== What to produce ==
Please reproduce, exactly as given, the lines running from the start of the data to the line containing "brown 1x1 brick [228,330,259,362] -> none", inclusive, and omit the pictures.

--- Data provided Enclosed Below ---

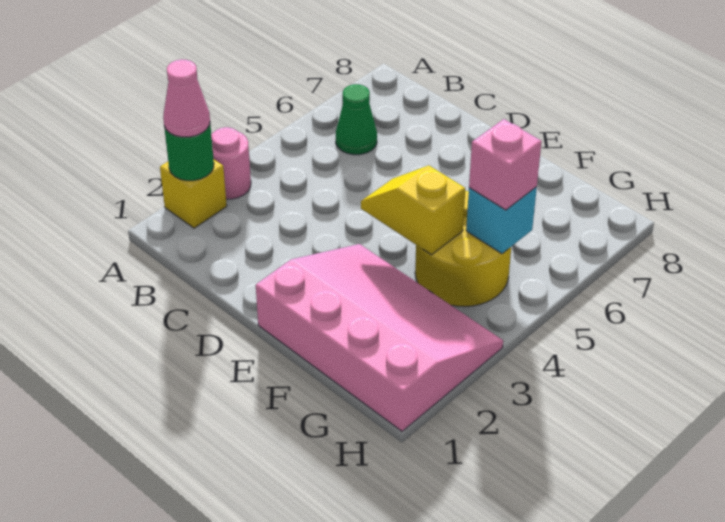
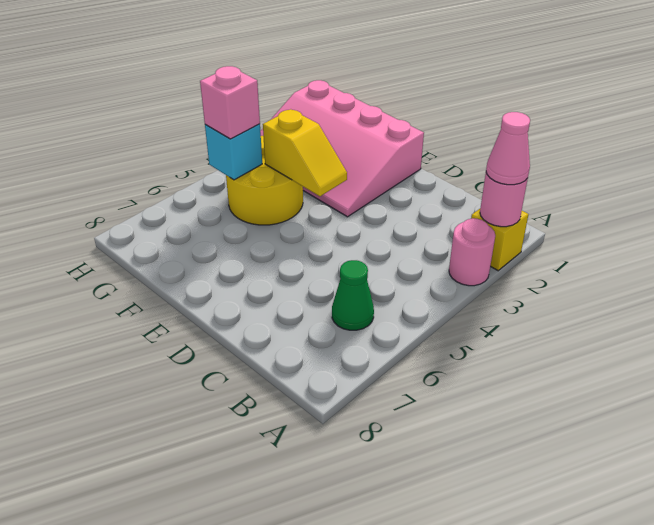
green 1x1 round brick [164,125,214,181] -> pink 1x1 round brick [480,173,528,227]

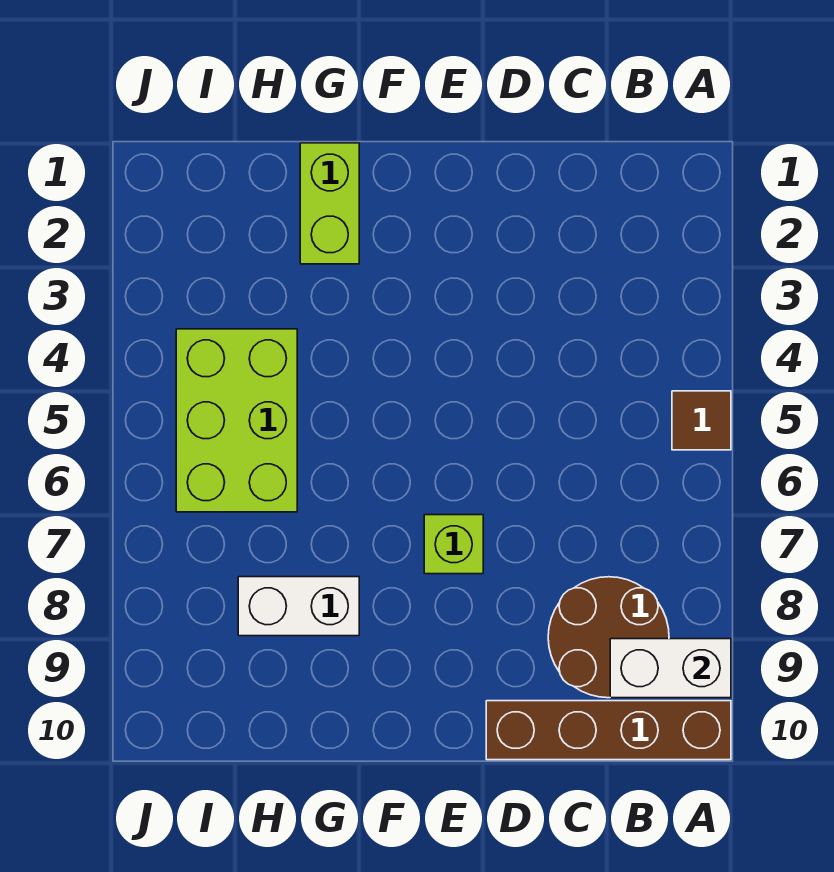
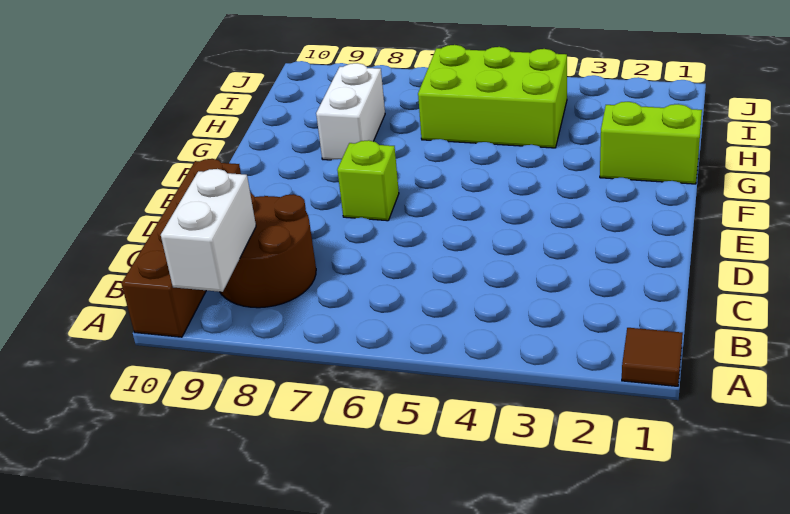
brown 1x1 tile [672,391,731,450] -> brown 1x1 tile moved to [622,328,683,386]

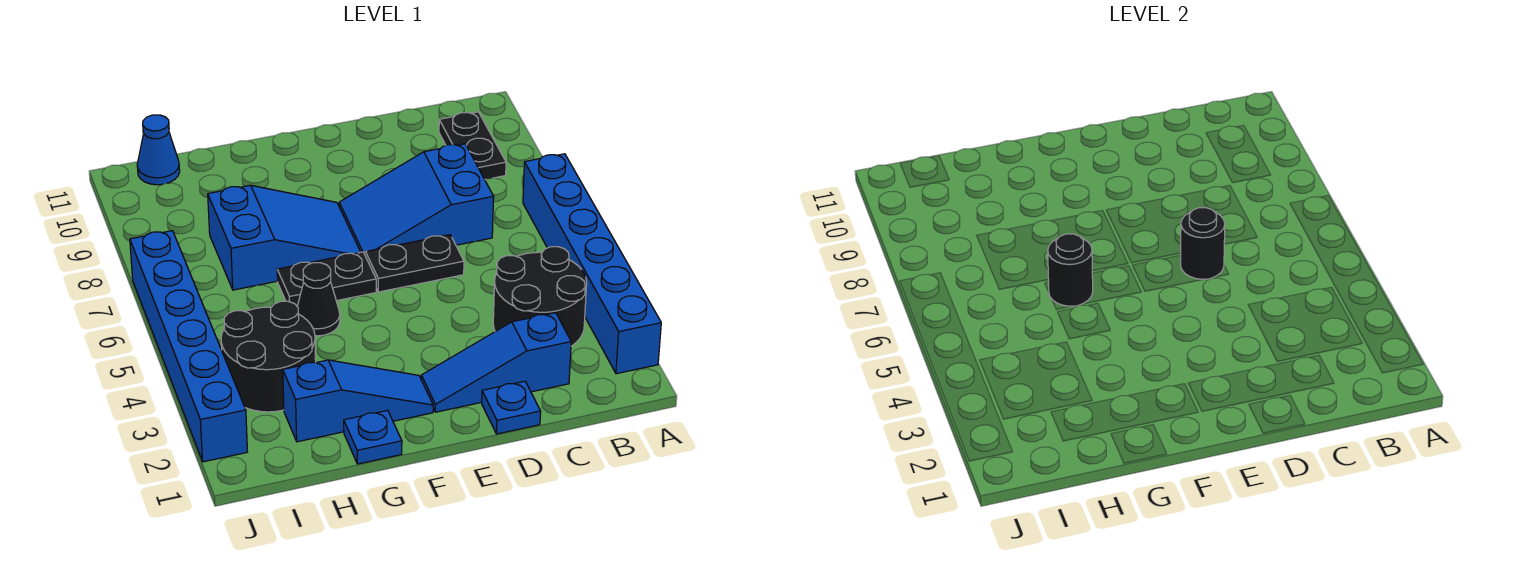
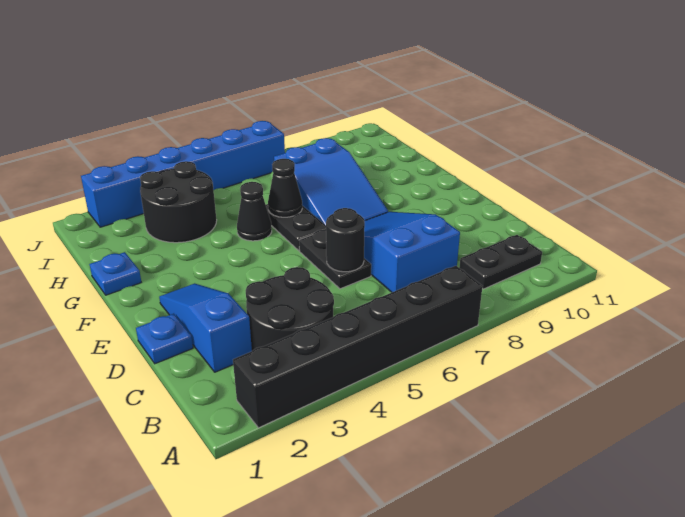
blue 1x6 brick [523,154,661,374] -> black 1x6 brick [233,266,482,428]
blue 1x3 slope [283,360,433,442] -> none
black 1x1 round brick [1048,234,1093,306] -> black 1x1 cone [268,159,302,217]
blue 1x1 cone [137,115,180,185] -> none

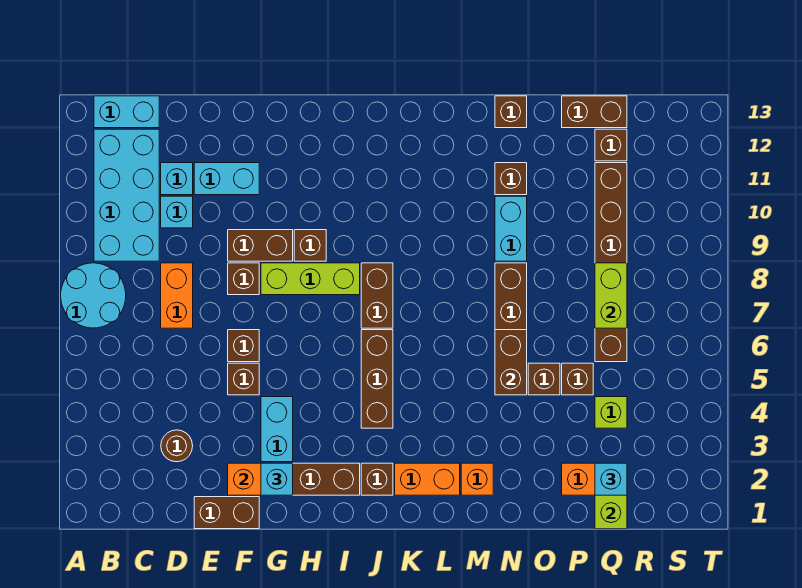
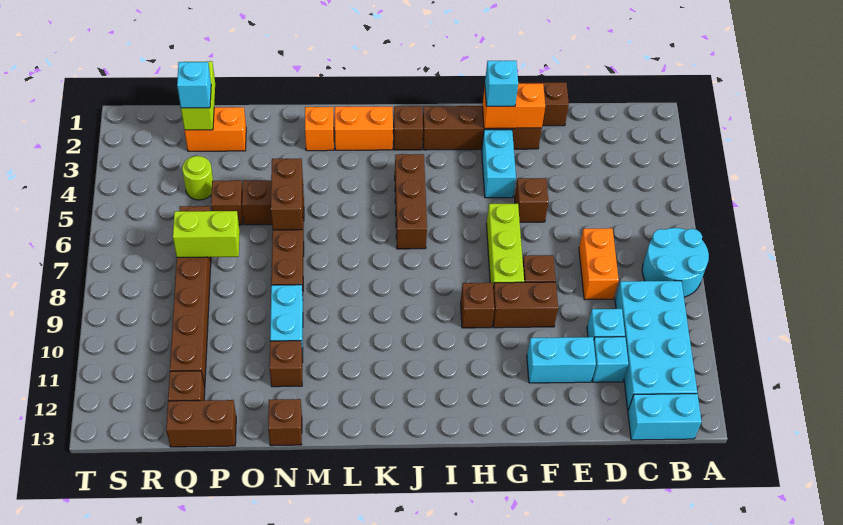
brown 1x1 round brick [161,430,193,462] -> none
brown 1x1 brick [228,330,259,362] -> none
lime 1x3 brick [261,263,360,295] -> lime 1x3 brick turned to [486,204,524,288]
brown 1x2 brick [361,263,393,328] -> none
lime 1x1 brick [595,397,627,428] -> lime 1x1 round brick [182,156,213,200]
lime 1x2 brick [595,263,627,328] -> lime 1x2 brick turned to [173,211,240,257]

--- End of Enclosed Data provided ---

== Task response ==
green 1x1 round brick [164,125,214,181] -> pink 1x1 round brick [480,173,528,227]

brown 1x1 tile [672,391,731,450] -> brown 1x1 tile moved to [622,328,683,386]

blue 1x6 brick [523,154,661,374] -> black 1x6 brick [233,266,482,428]
blue 1x3 slope [283,360,433,442] -> none
black 1x1 round brick [1048,234,1093,306] -> black 1x1 cone [268,159,302,217]
blue 1x1 cone [137,115,180,185] -> none

brown 1x1 round brick [161,430,193,462] -> none
brown 1x1 brick [228,330,259,362] -> none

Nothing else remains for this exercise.